## The exercise
Quote exactly the lines between the line containing "Look at this" and the line containing "Wrap output in", counting those two lines as part of the range. Leave the rest out.

## Available data
==================================================

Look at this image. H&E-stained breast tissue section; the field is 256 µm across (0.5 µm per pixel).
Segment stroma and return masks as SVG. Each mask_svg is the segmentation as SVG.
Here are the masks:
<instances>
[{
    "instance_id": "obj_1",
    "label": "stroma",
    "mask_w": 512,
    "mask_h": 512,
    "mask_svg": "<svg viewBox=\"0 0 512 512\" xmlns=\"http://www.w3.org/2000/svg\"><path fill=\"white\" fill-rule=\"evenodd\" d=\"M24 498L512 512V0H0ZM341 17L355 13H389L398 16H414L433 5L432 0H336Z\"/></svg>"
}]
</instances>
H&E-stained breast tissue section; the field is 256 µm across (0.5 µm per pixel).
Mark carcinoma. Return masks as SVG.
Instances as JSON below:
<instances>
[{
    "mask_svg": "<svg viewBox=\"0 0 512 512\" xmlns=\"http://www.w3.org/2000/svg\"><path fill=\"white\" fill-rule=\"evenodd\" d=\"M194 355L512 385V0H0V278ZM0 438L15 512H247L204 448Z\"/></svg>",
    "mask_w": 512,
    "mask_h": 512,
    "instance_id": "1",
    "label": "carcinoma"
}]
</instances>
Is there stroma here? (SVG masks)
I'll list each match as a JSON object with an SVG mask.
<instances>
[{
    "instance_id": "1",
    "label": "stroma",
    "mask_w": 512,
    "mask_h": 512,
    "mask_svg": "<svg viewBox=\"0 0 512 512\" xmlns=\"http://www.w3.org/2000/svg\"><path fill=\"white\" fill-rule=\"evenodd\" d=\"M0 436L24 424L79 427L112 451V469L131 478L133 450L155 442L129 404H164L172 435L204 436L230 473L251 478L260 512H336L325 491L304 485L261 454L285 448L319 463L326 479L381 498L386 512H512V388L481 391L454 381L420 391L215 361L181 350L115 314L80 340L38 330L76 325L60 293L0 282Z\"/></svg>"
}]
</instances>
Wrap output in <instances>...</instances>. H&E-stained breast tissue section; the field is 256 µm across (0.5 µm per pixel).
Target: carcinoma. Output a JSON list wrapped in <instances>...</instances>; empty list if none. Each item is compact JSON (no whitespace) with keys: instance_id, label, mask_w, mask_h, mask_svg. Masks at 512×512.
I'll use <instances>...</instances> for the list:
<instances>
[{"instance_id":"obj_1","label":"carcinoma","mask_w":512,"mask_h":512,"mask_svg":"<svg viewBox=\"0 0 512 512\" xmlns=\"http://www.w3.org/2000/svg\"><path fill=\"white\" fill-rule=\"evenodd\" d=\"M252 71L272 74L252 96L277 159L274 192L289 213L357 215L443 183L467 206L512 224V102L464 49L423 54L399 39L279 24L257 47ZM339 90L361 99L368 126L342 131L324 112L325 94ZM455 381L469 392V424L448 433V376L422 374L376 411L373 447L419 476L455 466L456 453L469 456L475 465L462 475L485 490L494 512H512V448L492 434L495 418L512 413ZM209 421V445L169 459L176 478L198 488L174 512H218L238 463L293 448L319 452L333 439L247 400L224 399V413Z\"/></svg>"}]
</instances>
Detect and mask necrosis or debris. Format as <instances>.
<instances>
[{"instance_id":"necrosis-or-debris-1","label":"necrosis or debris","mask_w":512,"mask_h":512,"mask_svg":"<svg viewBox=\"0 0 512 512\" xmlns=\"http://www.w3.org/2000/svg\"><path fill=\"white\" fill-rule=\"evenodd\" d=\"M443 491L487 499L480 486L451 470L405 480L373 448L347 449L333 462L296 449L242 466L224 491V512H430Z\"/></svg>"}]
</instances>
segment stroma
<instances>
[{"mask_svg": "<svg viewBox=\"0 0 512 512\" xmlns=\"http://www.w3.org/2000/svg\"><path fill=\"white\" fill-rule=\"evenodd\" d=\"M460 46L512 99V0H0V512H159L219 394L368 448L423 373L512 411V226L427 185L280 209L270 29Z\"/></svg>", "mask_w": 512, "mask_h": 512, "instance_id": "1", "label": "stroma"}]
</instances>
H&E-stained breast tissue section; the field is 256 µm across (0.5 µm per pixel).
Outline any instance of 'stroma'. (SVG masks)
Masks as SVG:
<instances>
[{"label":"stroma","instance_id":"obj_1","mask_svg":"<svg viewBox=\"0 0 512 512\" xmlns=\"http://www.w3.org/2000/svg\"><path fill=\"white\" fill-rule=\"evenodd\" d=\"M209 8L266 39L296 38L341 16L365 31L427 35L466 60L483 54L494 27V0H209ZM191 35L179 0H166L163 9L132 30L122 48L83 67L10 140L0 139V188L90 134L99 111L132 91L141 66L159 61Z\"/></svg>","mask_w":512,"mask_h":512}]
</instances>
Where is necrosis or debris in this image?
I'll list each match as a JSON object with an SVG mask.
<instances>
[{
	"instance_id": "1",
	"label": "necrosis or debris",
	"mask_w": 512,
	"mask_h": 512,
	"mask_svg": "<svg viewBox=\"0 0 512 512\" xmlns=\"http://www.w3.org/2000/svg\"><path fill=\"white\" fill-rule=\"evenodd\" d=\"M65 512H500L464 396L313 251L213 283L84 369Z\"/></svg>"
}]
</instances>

==================================================

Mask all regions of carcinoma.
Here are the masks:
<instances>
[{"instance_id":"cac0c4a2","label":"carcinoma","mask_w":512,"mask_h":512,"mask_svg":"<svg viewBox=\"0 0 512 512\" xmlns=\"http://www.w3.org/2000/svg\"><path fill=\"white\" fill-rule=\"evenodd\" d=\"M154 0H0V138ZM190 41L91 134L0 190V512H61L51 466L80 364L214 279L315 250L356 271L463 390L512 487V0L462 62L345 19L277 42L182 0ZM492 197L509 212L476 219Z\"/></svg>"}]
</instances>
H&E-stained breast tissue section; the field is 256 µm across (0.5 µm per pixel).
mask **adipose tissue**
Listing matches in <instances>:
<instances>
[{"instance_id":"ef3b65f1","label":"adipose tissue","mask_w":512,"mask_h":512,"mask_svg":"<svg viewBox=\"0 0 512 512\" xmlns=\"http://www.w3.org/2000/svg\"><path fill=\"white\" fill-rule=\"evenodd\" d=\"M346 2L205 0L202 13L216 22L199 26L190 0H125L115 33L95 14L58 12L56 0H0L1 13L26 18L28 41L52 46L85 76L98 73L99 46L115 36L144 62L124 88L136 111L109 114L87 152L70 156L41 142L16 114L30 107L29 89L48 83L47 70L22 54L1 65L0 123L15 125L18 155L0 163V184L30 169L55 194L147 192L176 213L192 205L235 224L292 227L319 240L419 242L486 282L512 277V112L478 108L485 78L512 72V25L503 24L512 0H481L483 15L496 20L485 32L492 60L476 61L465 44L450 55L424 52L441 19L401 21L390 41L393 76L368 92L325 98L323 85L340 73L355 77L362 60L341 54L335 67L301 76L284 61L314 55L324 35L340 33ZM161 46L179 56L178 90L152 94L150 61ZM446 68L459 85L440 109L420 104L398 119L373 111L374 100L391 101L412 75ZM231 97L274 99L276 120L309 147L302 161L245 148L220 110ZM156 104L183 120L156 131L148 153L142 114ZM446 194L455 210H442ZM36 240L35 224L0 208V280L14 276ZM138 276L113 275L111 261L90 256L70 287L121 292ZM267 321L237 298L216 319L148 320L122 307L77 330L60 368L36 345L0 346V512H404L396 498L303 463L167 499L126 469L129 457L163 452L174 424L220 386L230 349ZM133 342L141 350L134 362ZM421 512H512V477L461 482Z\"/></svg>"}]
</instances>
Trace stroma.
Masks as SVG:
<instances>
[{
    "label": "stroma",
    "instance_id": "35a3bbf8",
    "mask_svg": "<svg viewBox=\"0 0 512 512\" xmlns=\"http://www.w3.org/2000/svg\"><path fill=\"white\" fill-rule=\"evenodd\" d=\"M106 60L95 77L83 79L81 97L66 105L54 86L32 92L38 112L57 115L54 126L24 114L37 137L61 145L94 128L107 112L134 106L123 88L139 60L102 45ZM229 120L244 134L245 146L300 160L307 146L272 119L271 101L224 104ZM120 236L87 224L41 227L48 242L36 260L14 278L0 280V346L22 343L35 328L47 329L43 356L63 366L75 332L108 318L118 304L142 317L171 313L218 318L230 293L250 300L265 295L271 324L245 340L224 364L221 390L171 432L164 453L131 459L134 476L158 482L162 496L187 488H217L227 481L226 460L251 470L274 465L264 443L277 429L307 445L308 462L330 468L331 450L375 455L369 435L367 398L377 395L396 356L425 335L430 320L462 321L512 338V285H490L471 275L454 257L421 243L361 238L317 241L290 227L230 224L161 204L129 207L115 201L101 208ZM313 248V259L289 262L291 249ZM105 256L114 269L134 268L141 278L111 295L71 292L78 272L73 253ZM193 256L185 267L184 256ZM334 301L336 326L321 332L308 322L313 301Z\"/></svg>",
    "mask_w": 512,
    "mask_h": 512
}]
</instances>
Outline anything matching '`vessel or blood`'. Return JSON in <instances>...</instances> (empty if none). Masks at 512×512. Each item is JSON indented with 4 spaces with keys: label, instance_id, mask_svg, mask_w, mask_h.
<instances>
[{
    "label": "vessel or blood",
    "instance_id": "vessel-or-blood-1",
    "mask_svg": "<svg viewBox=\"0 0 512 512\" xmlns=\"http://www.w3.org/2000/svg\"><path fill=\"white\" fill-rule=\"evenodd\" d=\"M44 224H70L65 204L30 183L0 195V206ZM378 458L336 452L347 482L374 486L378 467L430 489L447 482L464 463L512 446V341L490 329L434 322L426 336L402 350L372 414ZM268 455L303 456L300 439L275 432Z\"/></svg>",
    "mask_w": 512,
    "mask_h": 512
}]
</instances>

==================================================

## Answer to this task
Look at this image. H&E-stained breast tissue section; the field is 256 µm across (0.5 µm per pixel).
Segment stroma and return masks as SVG. Each mask_svg is the segmentation as SVG.
Here are the masks:
<instances>
[{
    "instance_id": "obj_1",
    "label": "stroma",
    "mask_w": 512,
    "mask_h": 512,
    "mask_svg": "<svg viewBox=\"0 0 512 512\" xmlns=\"http://www.w3.org/2000/svg\"><path fill=\"white\" fill-rule=\"evenodd\" d=\"M24 498L512 512V0H0ZM341 17L355 13H389L398 16H414L433 5L432 0H336Z\"/></svg>"
}]
</instances>
H&E-stained breast tissue section; the field is 256 µm across (0.5 µm per pixel).
Mark carcinoma. Return masks as SVG.
Instances as JSON below:
<instances>
[{
    "mask_svg": "<svg viewBox=\"0 0 512 512\" xmlns=\"http://www.w3.org/2000/svg\"><path fill=\"white\" fill-rule=\"evenodd\" d=\"M194 355L512 385V0H0V278ZM0 438L15 512H247L204 448Z\"/></svg>",
    "mask_w": 512,
    "mask_h": 512,
    "instance_id": "1",
    "label": "carcinoma"
}]
</instances>
Is there stroma here? (SVG masks)
I'll list each match as a JSON object with an SVG mask.
<instances>
[{
    "instance_id": "1",
    "label": "stroma",
    "mask_w": 512,
    "mask_h": 512,
    "mask_svg": "<svg viewBox=\"0 0 512 512\" xmlns=\"http://www.w3.org/2000/svg\"><path fill=\"white\" fill-rule=\"evenodd\" d=\"M0 436L24 424L79 427L112 451V469L131 478L133 450L155 442L129 404H164L172 435L204 436L230 473L251 478L260 512H336L325 491L304 485L261 454L285 448L319 463L326 479L381 498L386 512H512V388L481 391L454 381L420 391L215 361L181 350L115 314L80 340L38 330L76 325L60 293L0 282Z\"/></svg>"
}]
</instances>
Wrap output in <instances>...</instances>. H&E-stained breast tissue section; the field is 256 µm across (0.5 µm per pixel).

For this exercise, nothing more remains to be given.